» **What is required**: From top to bottom, retype the data exactly, passing over any picture.

» **Source data**:
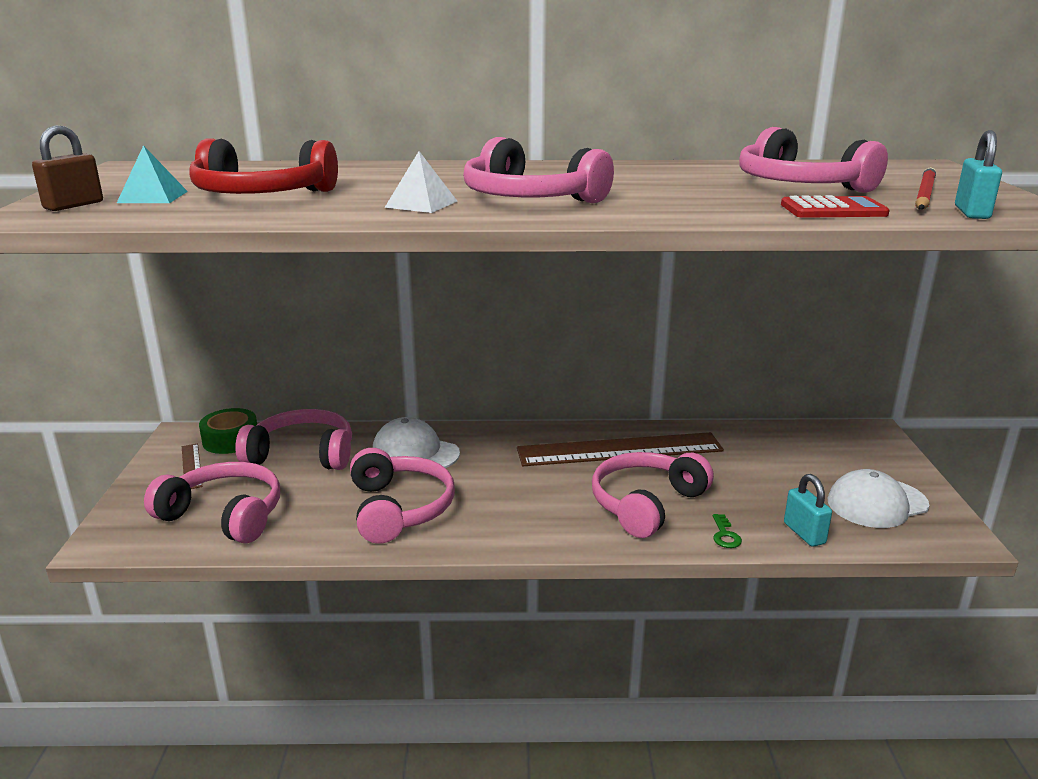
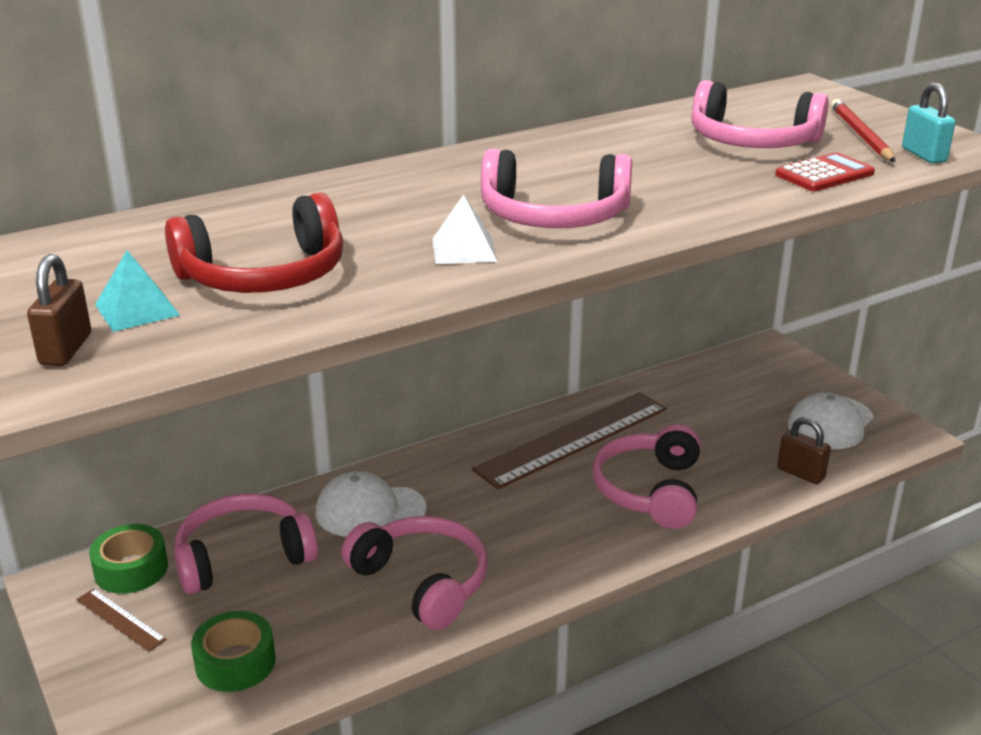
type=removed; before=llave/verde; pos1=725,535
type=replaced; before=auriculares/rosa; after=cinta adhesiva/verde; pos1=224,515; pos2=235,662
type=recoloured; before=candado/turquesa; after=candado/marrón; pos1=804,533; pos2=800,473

» **Result**:
type=removed; before=llave/verde; pos1=725,535
type=replaced; before=auriculares/rosa; after=cinta adhesiva/verde; pos1=224,515; pos2=235,662
type=recoloured; before=candado/turquesa; after=candado/marrón; pos1=804,533; pos2=800,473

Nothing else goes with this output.